SUPPLIED ENTRIES start

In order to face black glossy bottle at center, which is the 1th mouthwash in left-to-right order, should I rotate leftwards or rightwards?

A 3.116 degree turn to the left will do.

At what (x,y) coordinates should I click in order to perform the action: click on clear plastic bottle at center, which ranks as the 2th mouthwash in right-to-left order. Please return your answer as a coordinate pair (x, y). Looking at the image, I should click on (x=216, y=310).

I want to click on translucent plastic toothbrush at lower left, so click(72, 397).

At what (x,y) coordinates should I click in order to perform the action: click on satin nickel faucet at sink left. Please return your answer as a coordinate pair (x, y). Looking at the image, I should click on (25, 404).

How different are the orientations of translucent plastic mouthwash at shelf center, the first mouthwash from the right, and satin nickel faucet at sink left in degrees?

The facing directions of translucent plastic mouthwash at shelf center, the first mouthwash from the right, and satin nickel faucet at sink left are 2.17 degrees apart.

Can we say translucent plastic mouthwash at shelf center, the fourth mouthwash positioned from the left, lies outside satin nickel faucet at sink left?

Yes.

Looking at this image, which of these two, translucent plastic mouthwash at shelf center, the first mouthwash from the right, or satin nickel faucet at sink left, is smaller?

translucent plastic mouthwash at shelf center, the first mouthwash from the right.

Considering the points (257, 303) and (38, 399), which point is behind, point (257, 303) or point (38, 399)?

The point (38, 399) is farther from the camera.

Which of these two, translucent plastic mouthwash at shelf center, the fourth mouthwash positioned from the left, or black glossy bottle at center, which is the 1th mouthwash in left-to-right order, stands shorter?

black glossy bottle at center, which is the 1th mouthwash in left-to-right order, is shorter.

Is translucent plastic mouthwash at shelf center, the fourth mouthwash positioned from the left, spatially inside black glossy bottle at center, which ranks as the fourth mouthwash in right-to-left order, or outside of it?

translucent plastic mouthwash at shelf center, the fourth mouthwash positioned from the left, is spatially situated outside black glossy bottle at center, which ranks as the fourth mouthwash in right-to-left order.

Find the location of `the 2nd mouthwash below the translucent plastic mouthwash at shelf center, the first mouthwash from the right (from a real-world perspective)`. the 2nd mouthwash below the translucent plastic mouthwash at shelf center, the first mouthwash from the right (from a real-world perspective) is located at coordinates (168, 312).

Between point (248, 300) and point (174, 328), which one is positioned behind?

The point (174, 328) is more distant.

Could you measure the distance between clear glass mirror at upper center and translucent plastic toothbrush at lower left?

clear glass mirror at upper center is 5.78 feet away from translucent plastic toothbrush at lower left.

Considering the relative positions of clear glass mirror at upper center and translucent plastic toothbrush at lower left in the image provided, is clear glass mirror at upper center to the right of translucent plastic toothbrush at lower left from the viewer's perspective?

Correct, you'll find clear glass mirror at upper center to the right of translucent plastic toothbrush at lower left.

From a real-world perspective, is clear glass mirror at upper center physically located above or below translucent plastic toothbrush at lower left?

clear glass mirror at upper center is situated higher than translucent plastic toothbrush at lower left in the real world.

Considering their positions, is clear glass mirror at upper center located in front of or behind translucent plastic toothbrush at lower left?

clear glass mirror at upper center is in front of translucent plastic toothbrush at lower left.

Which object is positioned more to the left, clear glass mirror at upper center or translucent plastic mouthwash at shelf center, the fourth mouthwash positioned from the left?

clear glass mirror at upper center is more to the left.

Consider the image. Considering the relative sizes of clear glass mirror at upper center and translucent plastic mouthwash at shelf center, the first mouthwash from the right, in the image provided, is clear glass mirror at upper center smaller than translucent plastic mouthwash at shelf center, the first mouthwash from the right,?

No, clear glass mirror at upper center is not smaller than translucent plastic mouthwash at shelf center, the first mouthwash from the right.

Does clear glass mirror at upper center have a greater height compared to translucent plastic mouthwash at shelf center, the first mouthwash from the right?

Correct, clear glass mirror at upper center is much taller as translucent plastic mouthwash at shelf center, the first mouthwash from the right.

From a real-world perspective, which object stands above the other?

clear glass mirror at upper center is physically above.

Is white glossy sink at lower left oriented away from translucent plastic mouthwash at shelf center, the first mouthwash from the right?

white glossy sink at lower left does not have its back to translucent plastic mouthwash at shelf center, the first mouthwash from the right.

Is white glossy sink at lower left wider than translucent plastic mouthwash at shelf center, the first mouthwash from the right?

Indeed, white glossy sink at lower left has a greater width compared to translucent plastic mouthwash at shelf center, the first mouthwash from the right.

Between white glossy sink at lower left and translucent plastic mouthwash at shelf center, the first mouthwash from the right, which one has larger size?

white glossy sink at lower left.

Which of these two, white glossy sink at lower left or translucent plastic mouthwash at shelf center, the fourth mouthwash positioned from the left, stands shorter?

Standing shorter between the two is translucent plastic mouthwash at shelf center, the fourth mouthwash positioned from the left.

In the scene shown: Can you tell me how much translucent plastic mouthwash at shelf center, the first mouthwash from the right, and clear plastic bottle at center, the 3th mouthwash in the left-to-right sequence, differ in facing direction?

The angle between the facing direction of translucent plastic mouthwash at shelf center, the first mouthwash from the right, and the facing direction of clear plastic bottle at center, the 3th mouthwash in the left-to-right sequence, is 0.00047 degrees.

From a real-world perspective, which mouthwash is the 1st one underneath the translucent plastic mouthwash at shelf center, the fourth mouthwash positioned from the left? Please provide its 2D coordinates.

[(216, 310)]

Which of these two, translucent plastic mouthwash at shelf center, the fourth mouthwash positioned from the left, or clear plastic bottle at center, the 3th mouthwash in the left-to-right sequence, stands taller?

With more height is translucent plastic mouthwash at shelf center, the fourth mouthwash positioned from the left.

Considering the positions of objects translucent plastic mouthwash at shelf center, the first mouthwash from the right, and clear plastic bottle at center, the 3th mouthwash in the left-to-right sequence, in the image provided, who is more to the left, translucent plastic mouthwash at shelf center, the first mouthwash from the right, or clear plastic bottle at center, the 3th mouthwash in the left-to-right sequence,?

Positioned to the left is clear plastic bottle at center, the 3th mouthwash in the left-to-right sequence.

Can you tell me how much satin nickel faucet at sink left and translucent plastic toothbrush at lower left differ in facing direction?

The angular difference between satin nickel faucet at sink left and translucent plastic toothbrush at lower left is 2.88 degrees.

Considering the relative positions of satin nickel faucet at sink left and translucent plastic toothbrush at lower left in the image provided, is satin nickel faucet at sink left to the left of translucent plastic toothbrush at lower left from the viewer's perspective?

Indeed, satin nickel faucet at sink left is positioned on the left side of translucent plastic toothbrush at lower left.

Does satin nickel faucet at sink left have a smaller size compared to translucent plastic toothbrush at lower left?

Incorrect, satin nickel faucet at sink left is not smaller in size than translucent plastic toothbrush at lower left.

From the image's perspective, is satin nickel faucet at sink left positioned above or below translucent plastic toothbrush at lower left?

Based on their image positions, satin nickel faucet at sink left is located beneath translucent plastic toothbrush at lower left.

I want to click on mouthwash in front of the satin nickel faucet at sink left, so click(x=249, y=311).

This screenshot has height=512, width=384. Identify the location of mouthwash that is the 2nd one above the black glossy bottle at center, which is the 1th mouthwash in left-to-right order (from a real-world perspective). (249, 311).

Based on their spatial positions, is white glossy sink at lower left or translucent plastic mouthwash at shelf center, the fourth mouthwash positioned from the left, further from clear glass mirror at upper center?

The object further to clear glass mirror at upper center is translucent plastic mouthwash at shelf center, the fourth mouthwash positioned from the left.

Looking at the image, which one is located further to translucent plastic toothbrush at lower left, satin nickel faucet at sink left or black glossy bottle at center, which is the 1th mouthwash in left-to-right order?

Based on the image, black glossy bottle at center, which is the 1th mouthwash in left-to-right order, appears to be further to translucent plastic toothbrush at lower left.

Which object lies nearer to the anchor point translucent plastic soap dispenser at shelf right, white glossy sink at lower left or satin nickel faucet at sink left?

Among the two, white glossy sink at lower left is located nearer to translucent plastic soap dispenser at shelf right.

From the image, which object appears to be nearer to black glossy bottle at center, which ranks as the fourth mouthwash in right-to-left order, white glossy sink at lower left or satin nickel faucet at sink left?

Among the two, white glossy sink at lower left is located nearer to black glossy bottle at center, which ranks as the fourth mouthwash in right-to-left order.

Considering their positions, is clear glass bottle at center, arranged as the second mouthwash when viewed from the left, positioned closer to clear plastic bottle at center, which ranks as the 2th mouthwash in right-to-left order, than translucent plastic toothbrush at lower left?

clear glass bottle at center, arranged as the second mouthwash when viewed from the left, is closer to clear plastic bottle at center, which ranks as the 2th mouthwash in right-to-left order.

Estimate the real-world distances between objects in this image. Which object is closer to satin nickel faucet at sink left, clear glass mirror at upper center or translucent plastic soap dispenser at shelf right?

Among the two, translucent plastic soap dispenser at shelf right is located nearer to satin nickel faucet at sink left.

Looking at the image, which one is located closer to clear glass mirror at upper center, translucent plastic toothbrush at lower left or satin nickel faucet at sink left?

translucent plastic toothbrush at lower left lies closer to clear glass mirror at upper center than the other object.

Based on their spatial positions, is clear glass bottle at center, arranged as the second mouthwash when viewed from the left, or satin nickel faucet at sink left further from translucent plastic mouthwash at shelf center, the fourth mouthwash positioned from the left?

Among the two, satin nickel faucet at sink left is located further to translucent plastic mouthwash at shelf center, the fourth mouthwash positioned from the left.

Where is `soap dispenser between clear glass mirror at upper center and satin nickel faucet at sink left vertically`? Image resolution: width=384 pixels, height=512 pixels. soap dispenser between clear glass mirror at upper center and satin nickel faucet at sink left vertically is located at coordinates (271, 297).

SUPPLIED ENTRIES end

▸ PROBLEM: Rewrite the entries from the line containing "Is white glossy sink at lower left wider" to the line containing "With more height", replacing "white glossy sink" with "white porcelain sink" and leaving everything else unchanged.

▸ SOLUTION TO THE EXERCISE:
Is white porcelain sink at lower left wider than translucent plastic mouthwash at shelf center, the first mouthwash from the right?

Indeed, white porcelain sink at lower left has a greater width compared to translucent plastic mouthwash at shelf center, the first mouthwash from the right.

Between white porcelain sink at lower left and translucent plastic mouthwash at shelf center, the first mouthwash from the right, which one has larger size?

white porcelain sink at lower left.

Which of these two, white porcelain sink at lower left or translucent plastic mouthwash at shelf center, the fourth mouthwash positioned from the left, stands shorter?

Standing shorter between the two is translucent plastic mouthwash at shelf center, the fourth mouthwash positioned from the left.

In the scene shown: Can you tell me how much translucent plastic mouthwash at shelf center, the first mouthwash from the right, and clear plastic bottle at center, the 3th mouthwash in the left-to-right sequence, differ in facing direction?

The angle between the facing direction of translucent plastic mouthwash at shelf center, the first mouthwash from the right, and the facing direction of clear plastic bottle at center, the 3th mouthwash in the left-to-right sequence, is 0.00047 degrees.

From a real-world perspective, which mouthwash is the 1st one underneath the translucent plastic mouthwash at shelf center, the fourth mouthwash positioned from the left? Please provide its 2D coordinates.

[(216, 310)]

Which of these two, translucent plastic mouthwash at shelf center, the fourth mouthwash positioned from the left, or clear plastic bottle at center, the 3th mouthwash in the left-to-right sequence, stands taller?

With more height is translucent plastic mouthwash at shelf center, the fourth mouthwash positioned from the left.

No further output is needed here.